- What you are asked to do -
Give an exact reproduction of the lines from the one with "JOY3 pin SW: D26 -> D25" to the final line of the entries below, both ends included, and omit the pictures.

- Source data -
▬▬▬▬▬▬

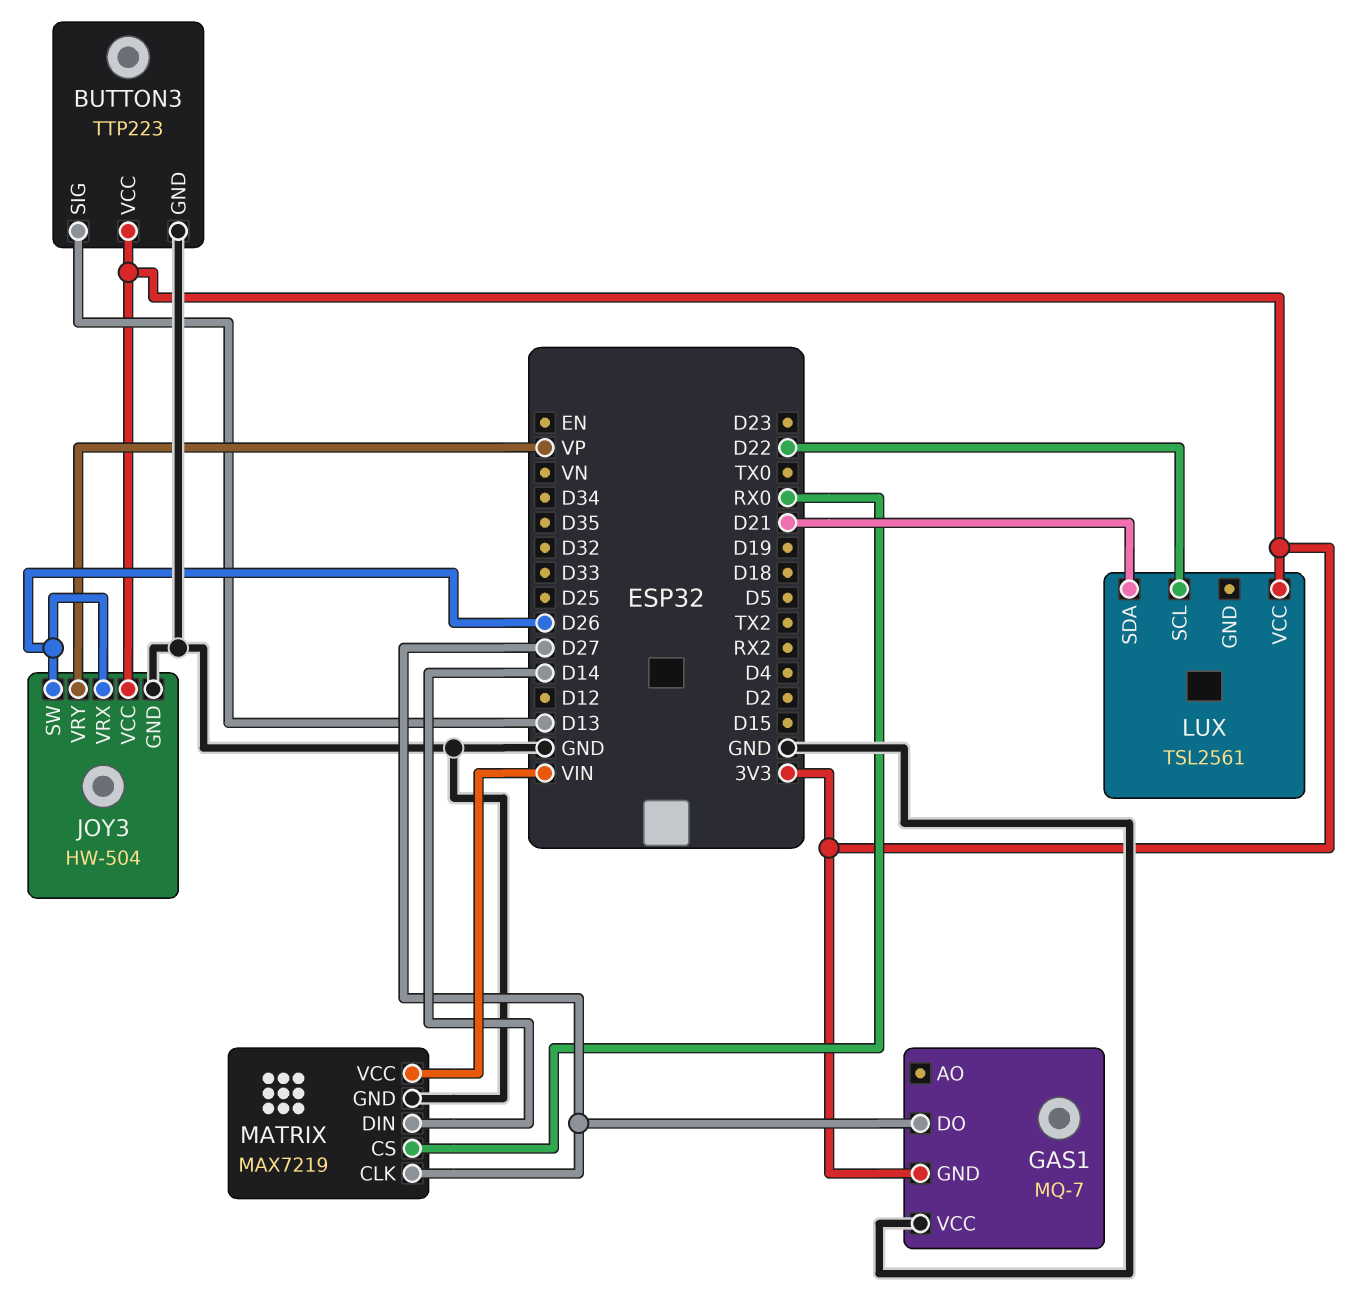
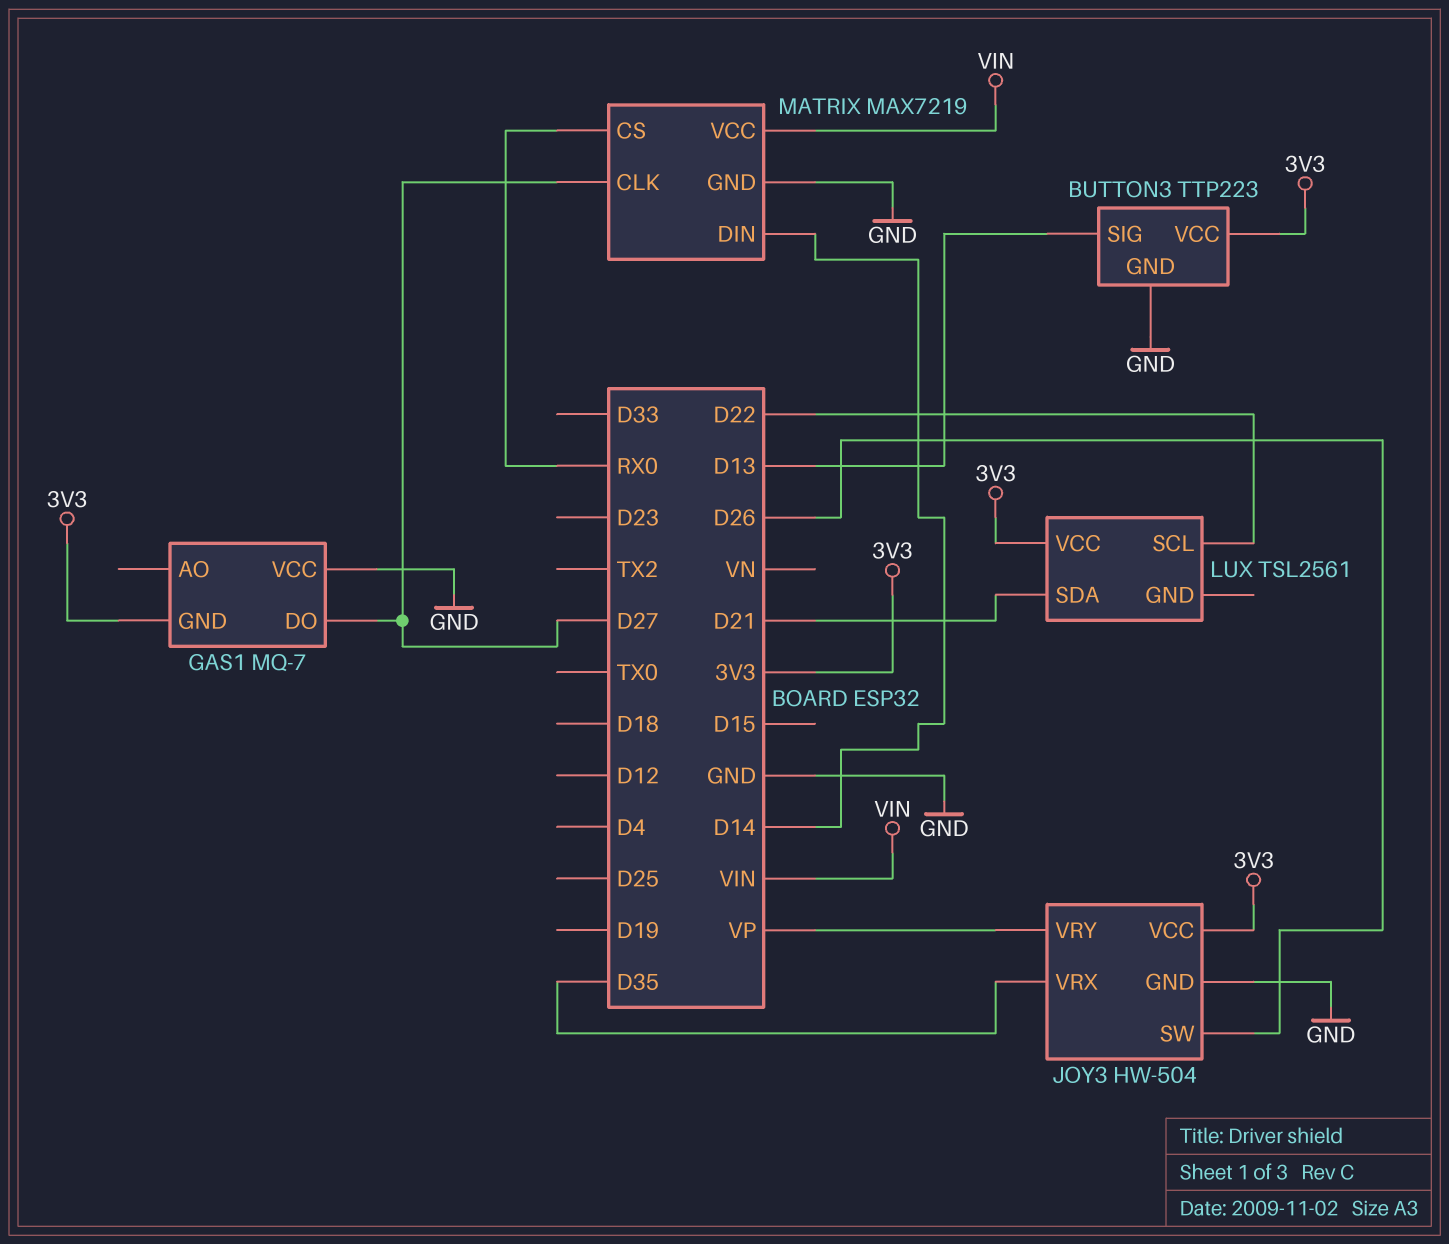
JOY3 pin VRX: D26 -> D35

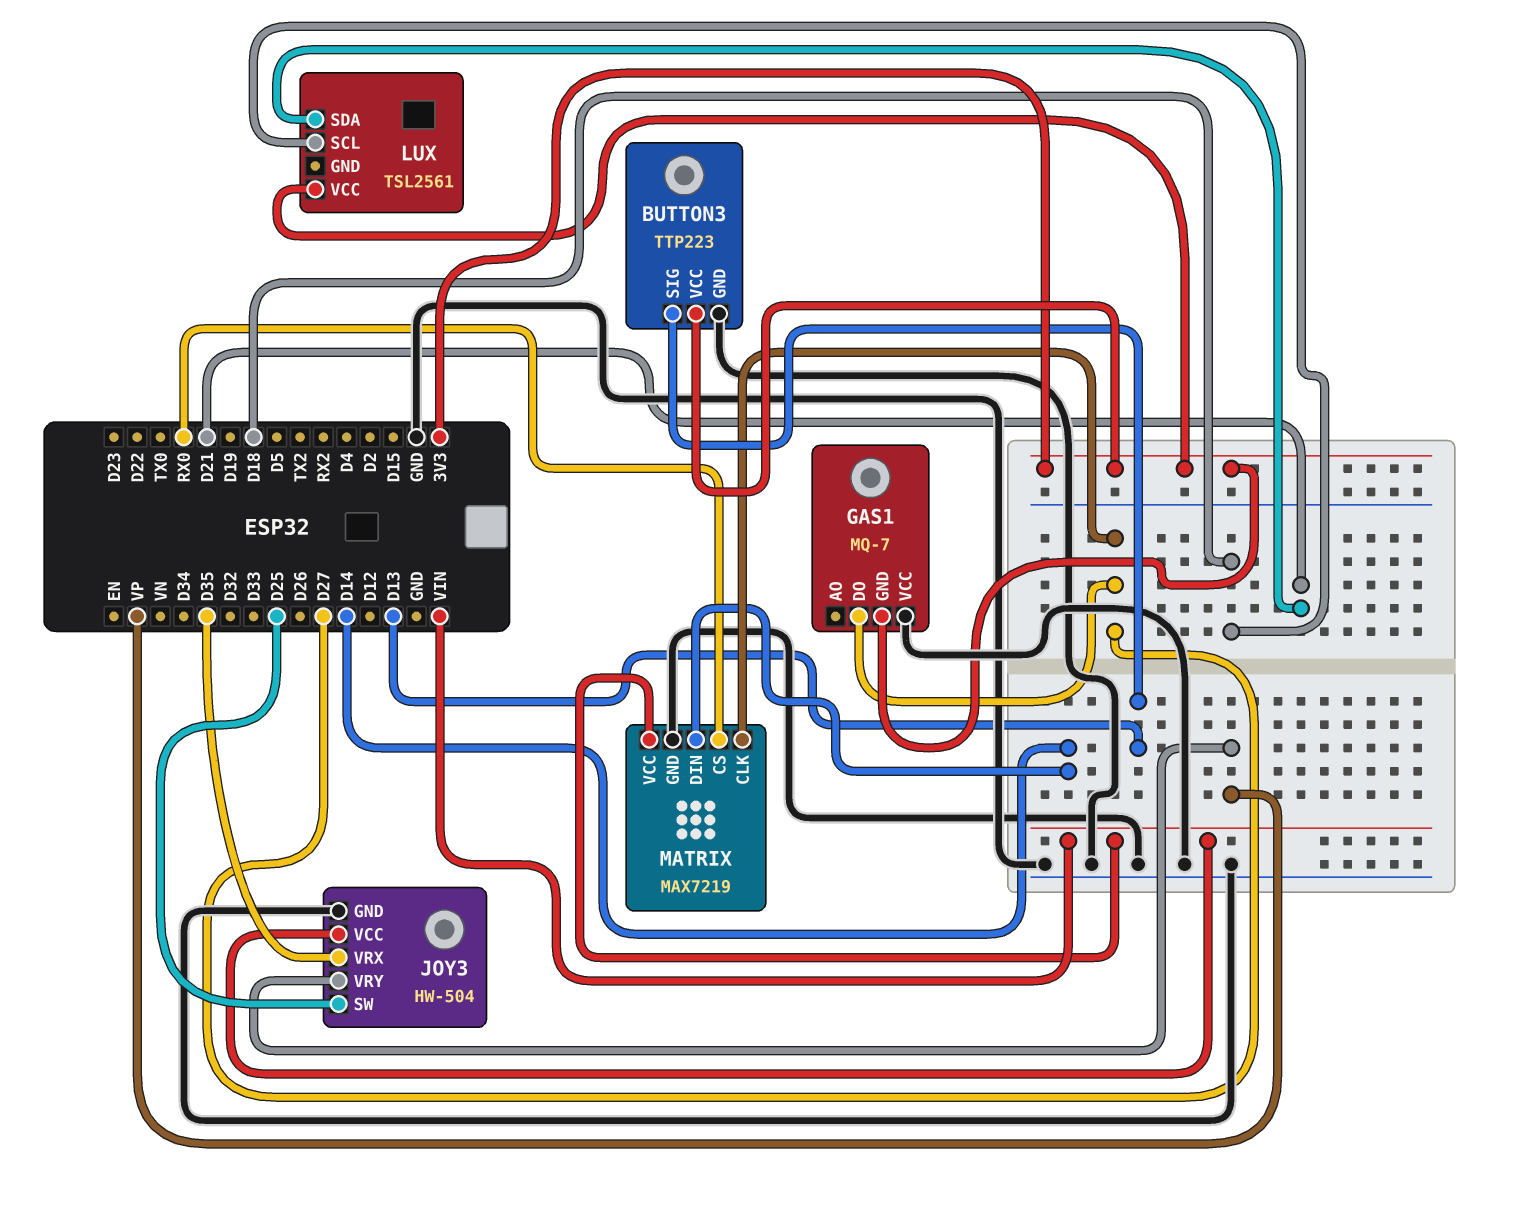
JOY3 pin SW: D26 -> D25
JOY3 pin VCC: 3V3 -> VIN
LUX pin SCL: D22 -> D18

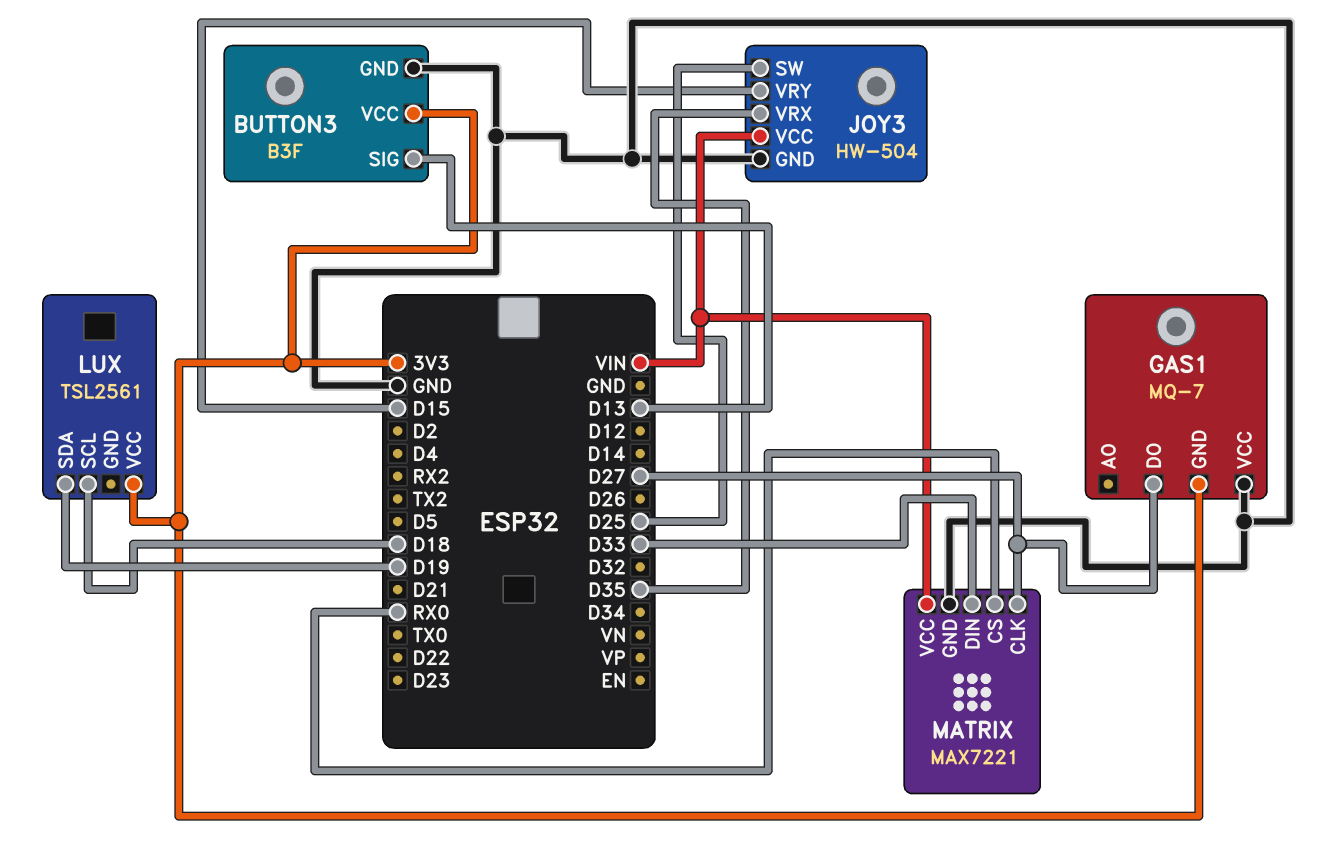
BUTTON3: TTP223 -> B3F
JOY3 pin VRY: VP -> D15
LUX pin SDA: D21 -> D19
MATRIX: MAX7219 -> MAX7221
MATRIX pin DIN: D14 -> D33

▬▬▬▬▬▬

- Answer to this exercise -
JOY3 pin SW: D26 -> D25
JOY3 pin VCC: 3V3 -> VIN
LUX pin SCL: D22 -> D18

BUTTON3: TTP223 -> B3F
JOY3 pin VRY: VP -> D15
LUX pin SDA: D21 -> D19
MATRIX: MAX7219 -> MAX7221
MATRIX pin DIN: D14 -> D33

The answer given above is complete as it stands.